WORK TO BE COMPLETED: Please copy exactly the line that contains "BT3 pin TXD: D23 -> D18" and every line after it through the end of the records, leaving the pictures out.

RECORDS FOR THIS EXERCISE:

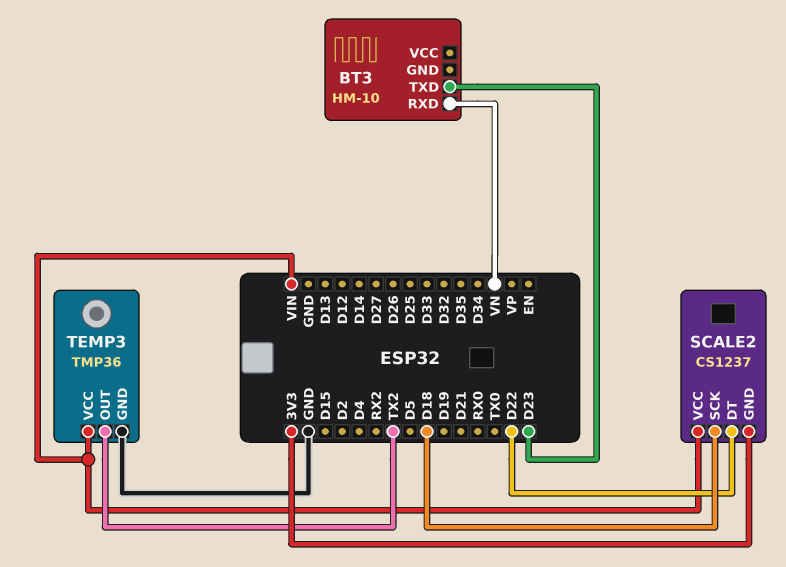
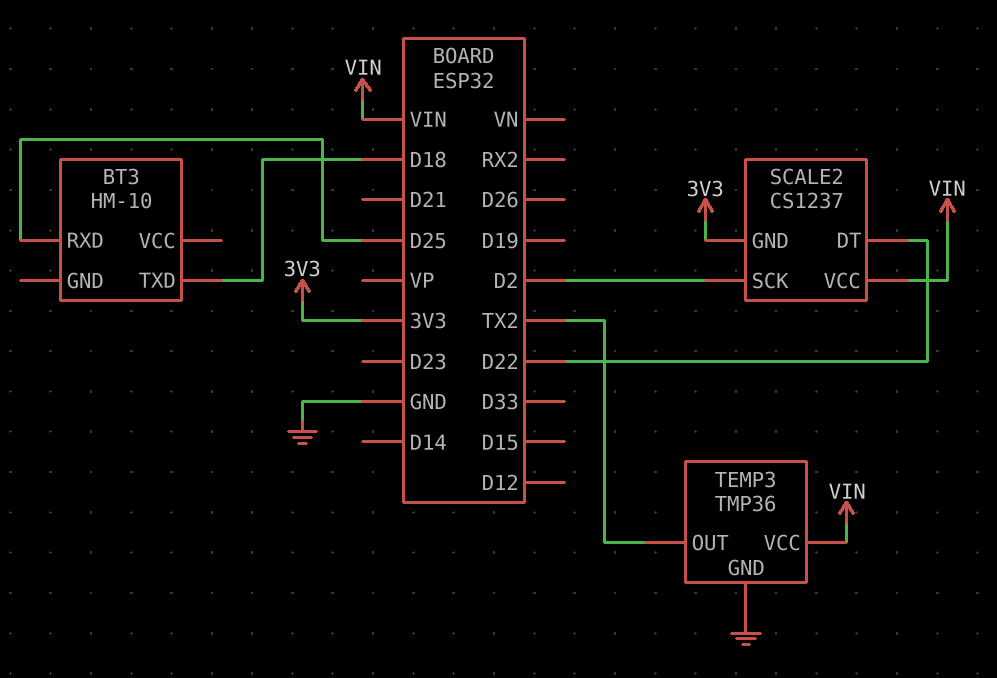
BT3 pin RXD: VN -> D25
BT3 pin TXD: D23 -> D18
SCALE2 pin SCK: D18 -> D2

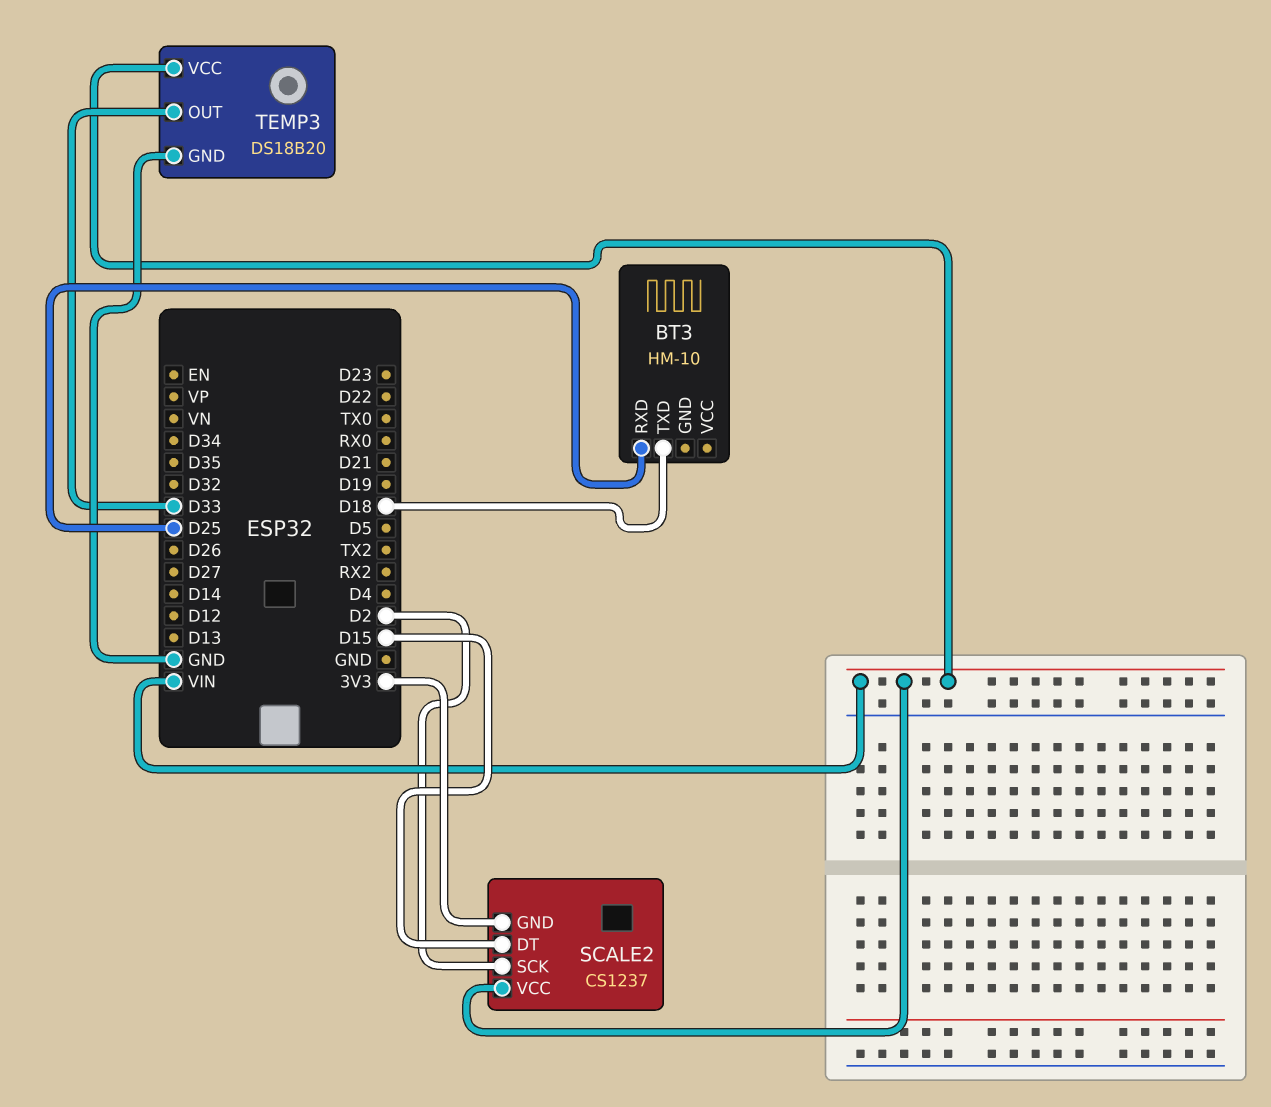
SCALE2 pin DT: D22 -> D15
TEMP3: TMP36 -> DS18B20
TEMP3 pin OUT: TX2 -> D33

ANSWER BOX:
BT3 pin TXD: D23 -> D18
SCALE2 pin SCK: D18 -> D2

SCALE2 pin DT: D22 -> D15
TEMP3: TMP36 -> DS18B20
TEMP3 pin OUT: TX2 -> D33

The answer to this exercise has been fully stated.